How to complete this task:
Your answer should be the full set of entries, given again without alteration.

(Stored records)

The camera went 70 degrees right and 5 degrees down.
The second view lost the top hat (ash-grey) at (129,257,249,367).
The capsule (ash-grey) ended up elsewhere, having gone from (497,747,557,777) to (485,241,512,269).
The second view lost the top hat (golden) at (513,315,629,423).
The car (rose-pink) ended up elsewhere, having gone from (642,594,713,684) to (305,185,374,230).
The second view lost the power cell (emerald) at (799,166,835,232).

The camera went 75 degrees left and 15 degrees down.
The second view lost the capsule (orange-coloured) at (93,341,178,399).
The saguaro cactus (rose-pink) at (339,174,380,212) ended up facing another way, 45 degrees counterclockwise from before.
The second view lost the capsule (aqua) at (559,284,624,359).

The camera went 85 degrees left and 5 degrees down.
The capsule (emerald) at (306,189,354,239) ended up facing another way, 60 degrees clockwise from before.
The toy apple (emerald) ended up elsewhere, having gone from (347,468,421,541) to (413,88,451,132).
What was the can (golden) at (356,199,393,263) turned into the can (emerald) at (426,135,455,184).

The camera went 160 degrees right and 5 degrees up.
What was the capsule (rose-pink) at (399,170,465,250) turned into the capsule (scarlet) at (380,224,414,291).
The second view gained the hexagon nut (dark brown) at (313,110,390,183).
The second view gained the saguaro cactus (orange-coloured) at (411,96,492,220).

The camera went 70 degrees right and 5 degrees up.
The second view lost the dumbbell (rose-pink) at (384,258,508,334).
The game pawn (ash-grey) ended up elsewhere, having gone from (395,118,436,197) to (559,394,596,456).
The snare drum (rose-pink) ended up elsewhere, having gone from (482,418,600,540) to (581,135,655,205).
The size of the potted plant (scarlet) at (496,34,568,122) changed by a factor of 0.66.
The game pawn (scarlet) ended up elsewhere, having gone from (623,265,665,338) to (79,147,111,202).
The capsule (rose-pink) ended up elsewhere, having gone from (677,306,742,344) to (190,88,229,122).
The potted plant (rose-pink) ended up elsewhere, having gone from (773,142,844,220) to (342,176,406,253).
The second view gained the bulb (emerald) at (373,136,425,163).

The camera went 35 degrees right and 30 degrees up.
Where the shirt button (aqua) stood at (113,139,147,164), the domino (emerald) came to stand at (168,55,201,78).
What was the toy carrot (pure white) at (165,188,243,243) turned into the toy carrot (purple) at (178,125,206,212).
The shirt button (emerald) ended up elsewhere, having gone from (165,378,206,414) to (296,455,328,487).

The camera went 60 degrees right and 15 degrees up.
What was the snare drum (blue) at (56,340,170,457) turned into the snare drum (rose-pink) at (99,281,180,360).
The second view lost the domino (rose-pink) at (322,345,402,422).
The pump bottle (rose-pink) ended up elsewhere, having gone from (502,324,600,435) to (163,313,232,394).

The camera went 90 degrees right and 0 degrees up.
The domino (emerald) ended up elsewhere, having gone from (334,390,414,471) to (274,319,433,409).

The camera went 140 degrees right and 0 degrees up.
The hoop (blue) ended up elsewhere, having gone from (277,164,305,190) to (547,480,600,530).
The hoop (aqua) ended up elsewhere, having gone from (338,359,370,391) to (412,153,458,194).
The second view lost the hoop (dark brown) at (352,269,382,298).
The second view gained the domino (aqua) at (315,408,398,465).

Exercise response:
The camera went 70 degrees right and 5 degrees down.
The second view lost the top hat (ash-grey) at (129,257,249,367).
The capsule (ash-grey) ended up elsewhere, having gone from (497,747,557,777) to (485,241,512,269).
The second view lost the top hat (golden) at (513,315,629,423).
The car (rose-pink) ended up elsewhere, having gone from (642,594,713,684) to (305,185,374,230).
The second view lost the power cell (emerald) at (799,166,835,232).

The camera went 75 degrees left and 15 degrees down.
The second view lost the capsule (orange-coloured) at (93,341,178,399).
The saguaro cactus (rose-pink) at (339,174,380,212) ended up facing another way, 45 degrees counterclockwise from before.
The second view lost the capsule (aqua) at (559,284,624,359).

The camera went 85 degrees left and 5 degrees down.
The capsule (emerald) at (306,189,354,239) ended up facing another way, 60 degrees clockwise from before.
The toy apple (emerald) ended up elsewhere, having gone from (347,468,421,541) to (413,88,451,132).
What was the can (golden) at (356,199,393,263) turned into the can (emerald) at (426,135,455,184).

The camera went 160 degrees right and 5 degrees up.
What was the capsule (rose-pink) at (399,170,465,250) turned into the capsule (scarlet) at (380,224,414,291).
The second view gained the hexagon nut (dark brown) at (313,110,390,183).
The second view gained the saguaro cactus (orange-coloured) at (411,96,492,220).

The camera went 70 degrees right and 5 degrees up.
The second view lost the dumbbell (rose-pink) at (384,258,508,334).
The game pawn (ash-grey) ended up elsewhere, having gone from (395,118,436,197) to (559,394,596,456).
The snare drum (rose-pink) ended up elsewhere, having gone from (482,418,600,540) to (581,135,655,205).
The size of the potted plant (scarlet) at (496,34,568,122) changed by a factor of 0.66.
The game pawn (scarlet) ended up elsewhere, having gone from (623,265,665,338) to (79,147,111,202).
The capsule (rose-pink) ended up elsewhere, having gone from (677,306,742,344) to (190,88,229,122).
The potted plant (rose-pink) ended up elsewhere, having gone from (773,142,844,220) to (342,176,406,253).
The second view gained the bulb (emerald) at (373,136,425,163).

The camera went 35 degrees right and 30 degrees up.
Where the shirt button (aqua) stood at (113,139,147,164), the domino (emerald) came to stand at (168,55,201,78).
What was the toy carrot (pure white) at (165,188,243,243) turned into the toy carrot (purple) at (178,125,206,212).
The shirt button (emerald) ended up elsewhere, having gone from (165,378,206,414) to (296,455,328,487).

The camera went 60 degrees right and 15 degrees up.
What was the snare drum (blue) at (56,340,170,457) turned into the snare drum (rose-pink) at (99,281,180,360).
The second view lost the domino (rose-pink) at (322,345,402,422).
The pump bottle (rose-pink) ended up elsewhere, having gone from (502,324,600,435) to (163,313,232,394).

The camera went 90 degrees right and 0 degrees up.
The domino (emerald) ended up elsewhere, having gone from (334,390,414,471) to (274,319,433,409).

The camera went 140 degrees right and 0 degrees up.
The hoop (blue) ended up elsewhere, having gone from (277,164,305,190) to (547,480,600,530).
The hoop (aqua) ended up elsewhere, having gone from (338,359,370,391) to (412,153,458,194).
The second view lost the hoop (dark brown) at (352,269,382,298).
The second view gained the domino (aqua) at (315,408,398,465).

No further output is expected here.